- _Supplied data_:
----
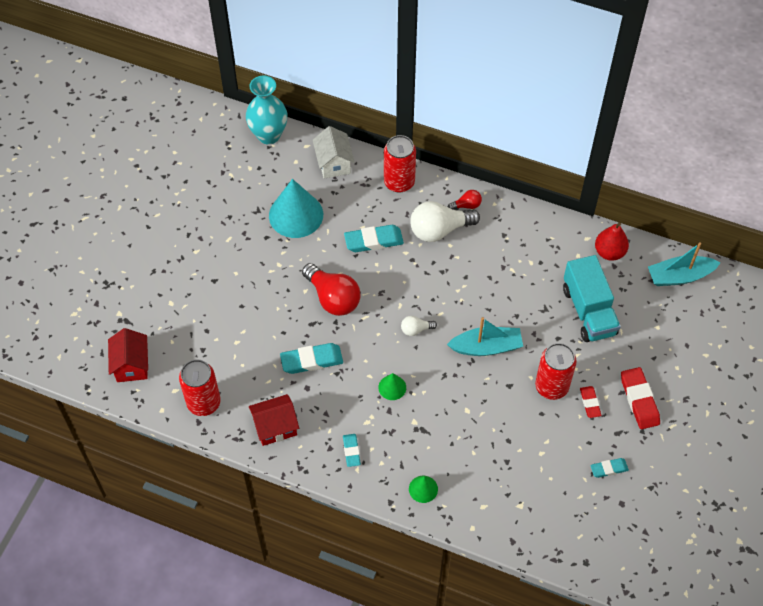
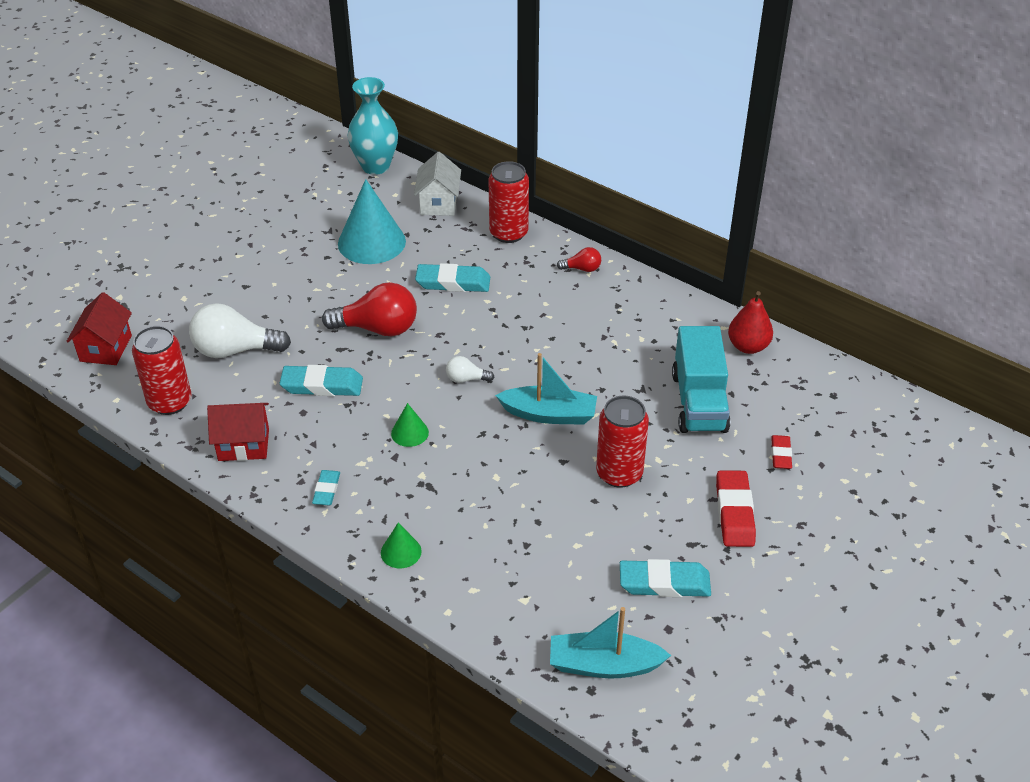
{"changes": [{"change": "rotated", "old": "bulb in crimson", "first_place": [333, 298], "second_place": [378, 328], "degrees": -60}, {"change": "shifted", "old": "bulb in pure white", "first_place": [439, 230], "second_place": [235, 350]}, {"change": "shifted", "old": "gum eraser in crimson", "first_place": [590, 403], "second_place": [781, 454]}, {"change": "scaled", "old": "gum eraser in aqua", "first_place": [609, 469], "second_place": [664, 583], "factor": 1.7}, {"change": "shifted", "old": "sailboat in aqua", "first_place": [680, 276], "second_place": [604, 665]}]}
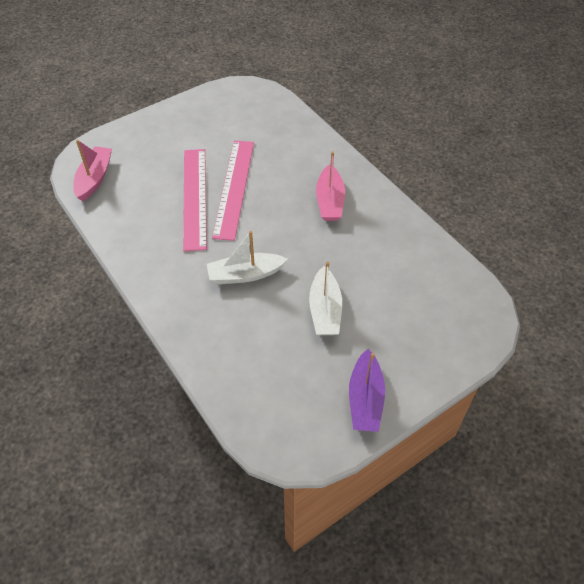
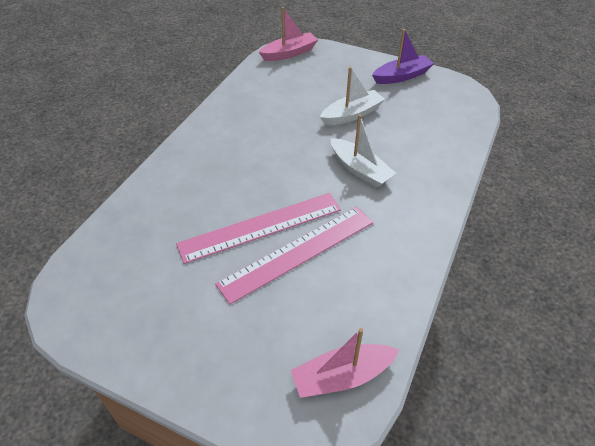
{"changes": [{"change": "shifted", "old": "sailboat in rose-pink", "first_place": [330, 201], "second_place": [289, 53]}]}
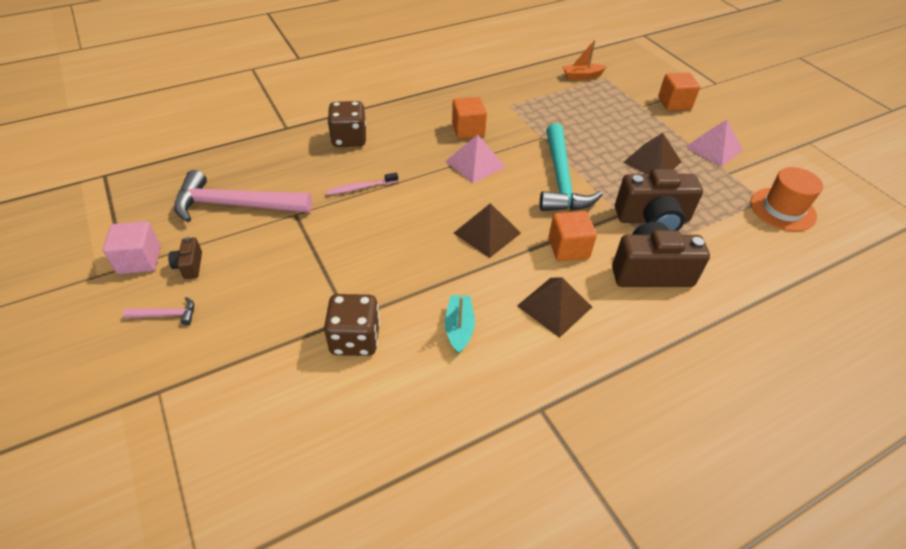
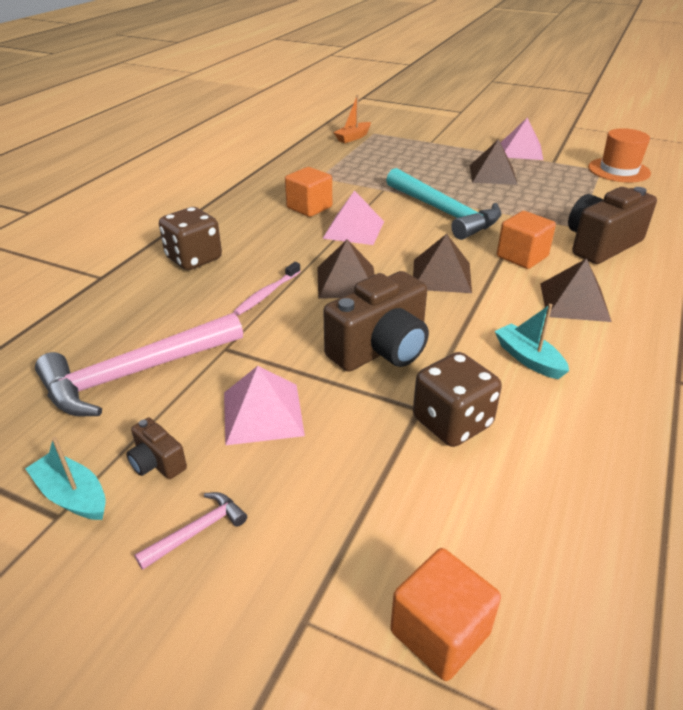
{"changes": [{"change": "swapped", "old": "solid cube in rose-pink", "new": "sailboat in aqua", "first_place": [140, 260], "second_place": [72, 495]}, {"change": "shifted", "old": "photo camera in russet", "first_place": [652, 219], "second_place": [381, 349]}, {"change": "shifted", "old": "solid cube in orange-coloured", "first_place": [674, 103], "second_place": [440, 632]}, {"change": "new", "new": "solid pyramid in rose-pink", "second_place": [262, 413]}, {"change": "new", "new": "solid pyramid in russet", "second_place": [346, 281]}]}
----
- _To do_:
Your reply should be the number of lines in the listing above that contain "pink", with nothing added.

- _Solution to this problem_:
2